[Itemized modification records]
■ ■ ■

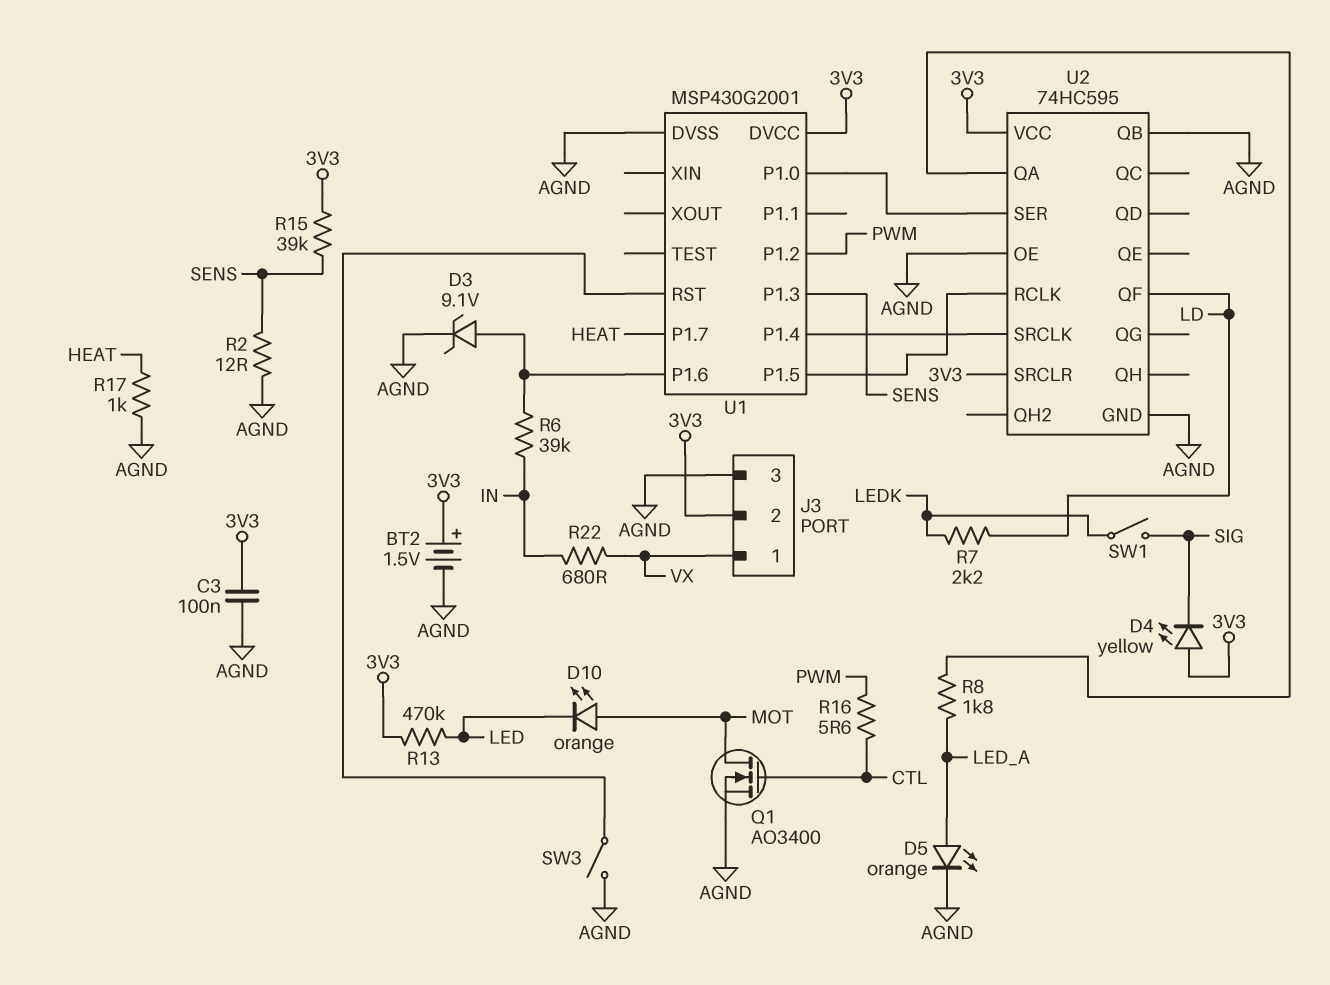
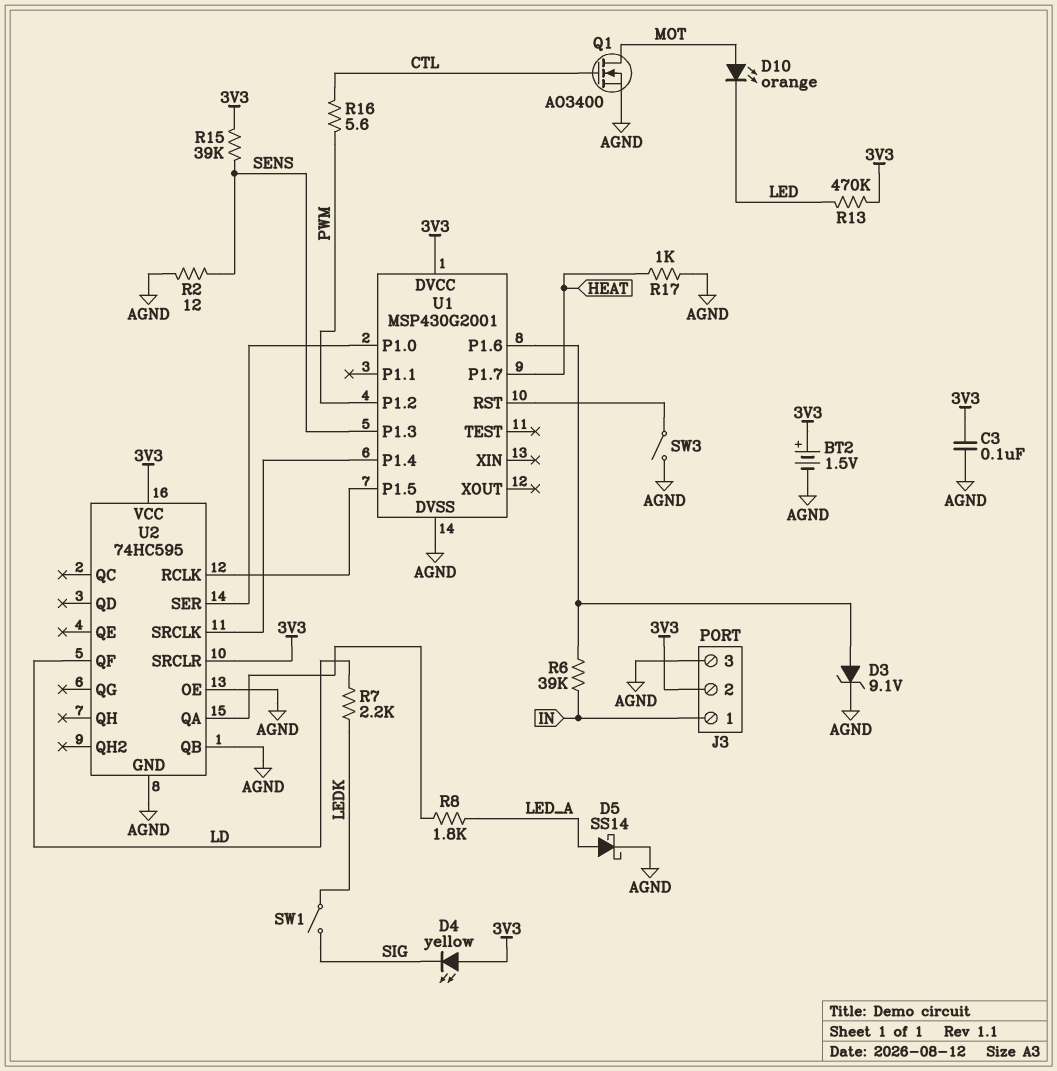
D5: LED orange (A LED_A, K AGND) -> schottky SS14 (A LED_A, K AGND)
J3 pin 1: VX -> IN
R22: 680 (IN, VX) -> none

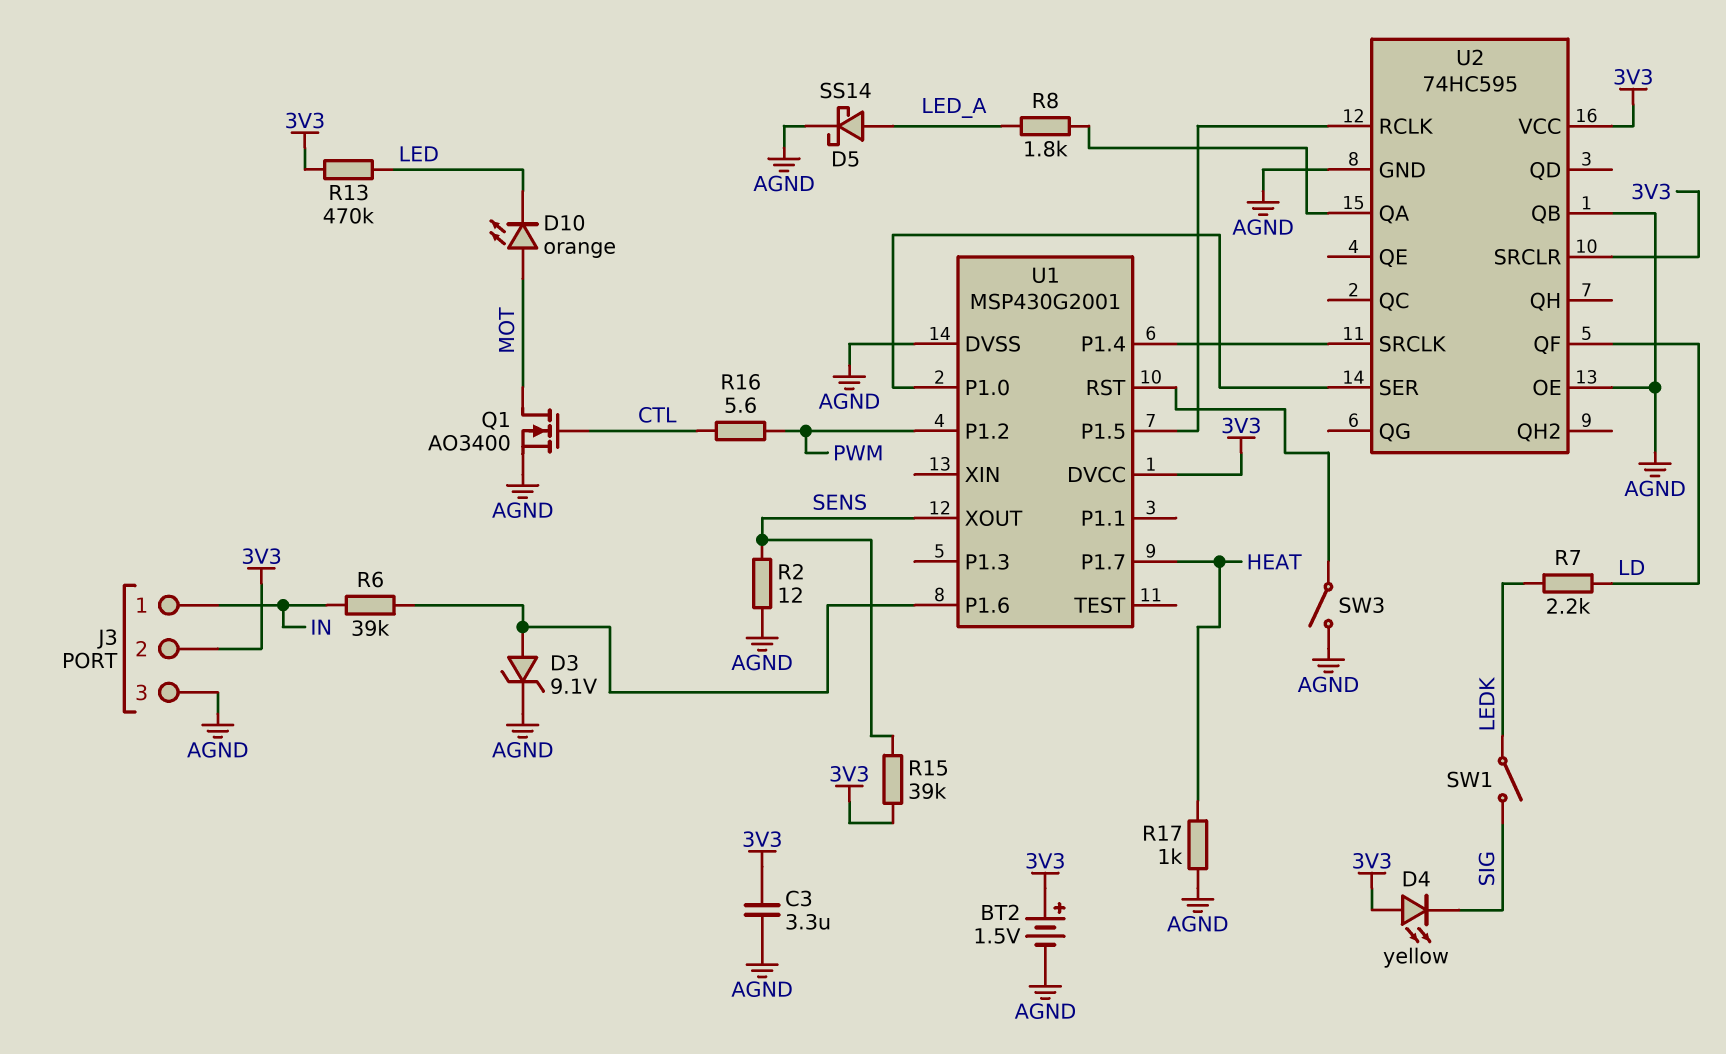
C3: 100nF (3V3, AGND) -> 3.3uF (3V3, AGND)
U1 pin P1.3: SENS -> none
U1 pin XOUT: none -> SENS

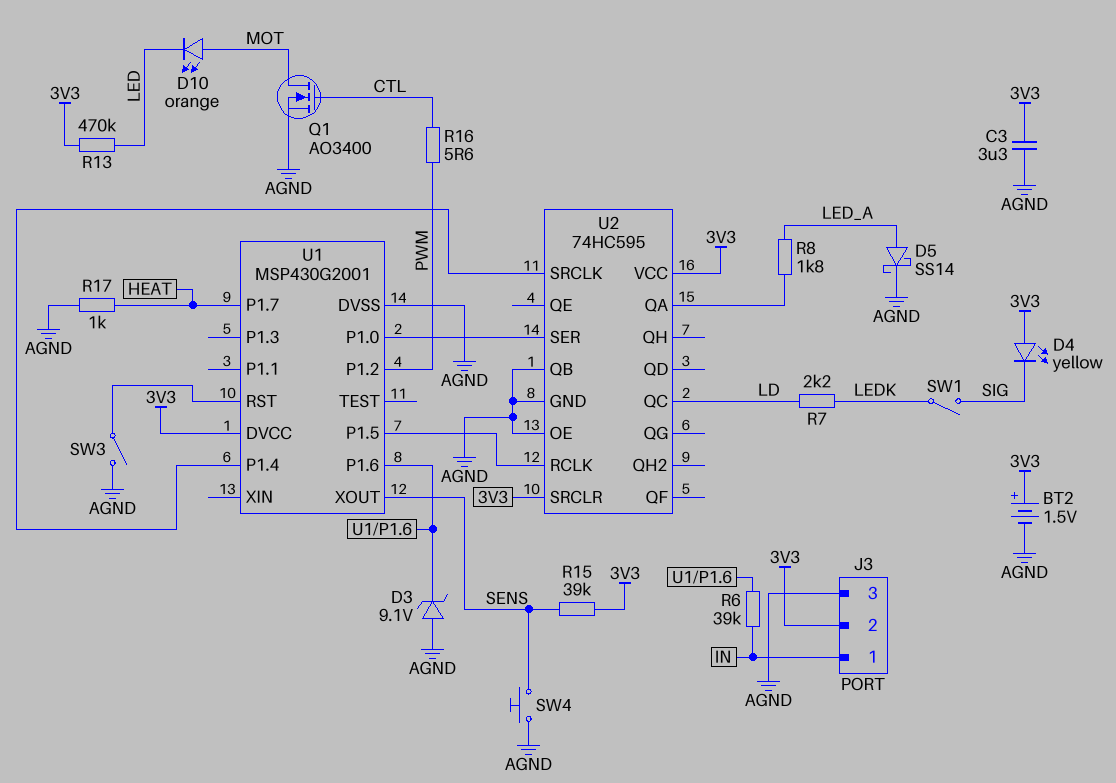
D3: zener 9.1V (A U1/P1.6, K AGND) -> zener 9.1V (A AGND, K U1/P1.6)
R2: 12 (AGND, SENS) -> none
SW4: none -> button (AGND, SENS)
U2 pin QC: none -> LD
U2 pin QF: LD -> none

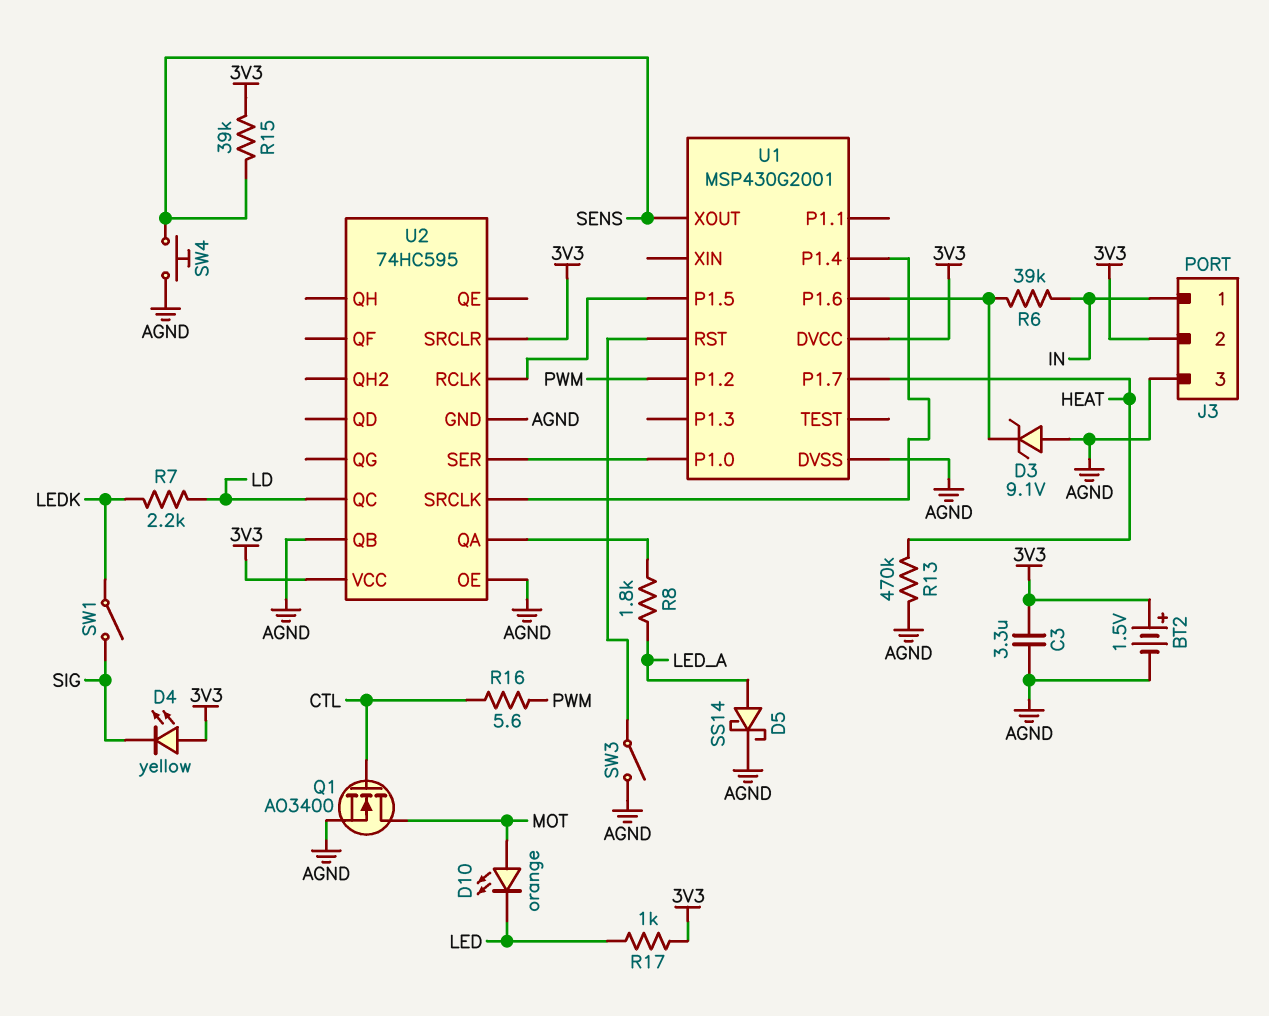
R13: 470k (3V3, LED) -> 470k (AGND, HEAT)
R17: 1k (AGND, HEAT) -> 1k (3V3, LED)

■ ■ ■

* Your task
The required output is each line of the entries that contains the word "none".

* Written answer
R22: 680 (IN, VX) -> none
U1 pin P1.3: SENS -> none
U1 pin XOUT: none -> SENS
R2: 12 (AGND, SENS) -> none
SW4: none -> button (AGND, SENS)
U2 pin QC: none -> LD
U2 pin QF: LD -> none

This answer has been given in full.